Input for this task
__________

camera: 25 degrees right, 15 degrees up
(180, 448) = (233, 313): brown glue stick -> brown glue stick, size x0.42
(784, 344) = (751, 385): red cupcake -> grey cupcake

__________

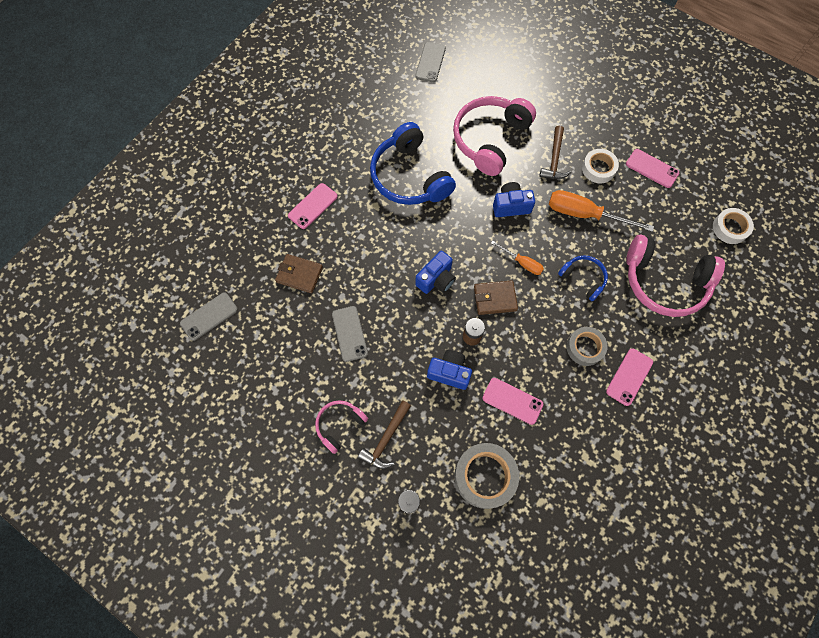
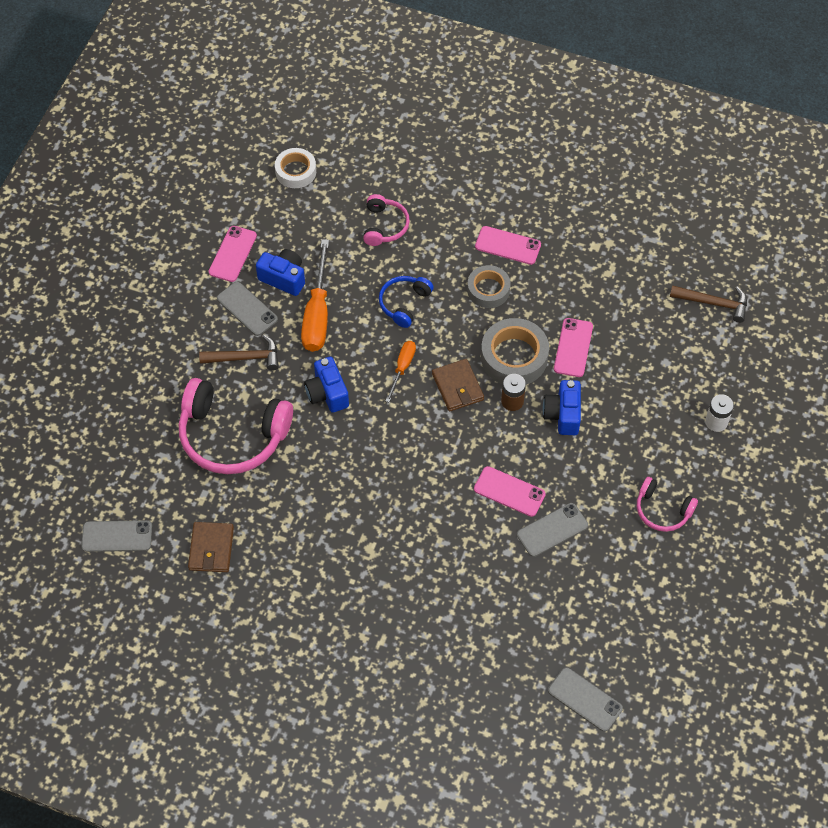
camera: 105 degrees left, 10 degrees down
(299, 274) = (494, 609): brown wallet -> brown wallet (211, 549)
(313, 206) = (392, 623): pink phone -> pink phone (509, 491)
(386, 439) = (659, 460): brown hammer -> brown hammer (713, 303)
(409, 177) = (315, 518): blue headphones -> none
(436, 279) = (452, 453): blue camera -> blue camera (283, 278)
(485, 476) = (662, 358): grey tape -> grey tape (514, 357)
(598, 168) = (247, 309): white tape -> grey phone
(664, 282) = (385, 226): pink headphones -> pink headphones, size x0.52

__________

Assignment
Starting at the line above that contains "camera: 25 degrees right, 15 degrees up", write out each line exactly until the line that contains "(784, 344) = (751, 385): red" has been written, and stop there.

Result of the exercise
camera: 25 degrees right, 15 degrees up
(180, 448) = (233, 313): brown glue stick -> brown glue stick, size x0.42
(784, 344) = (751, 385): red cupcake -> grey cupcake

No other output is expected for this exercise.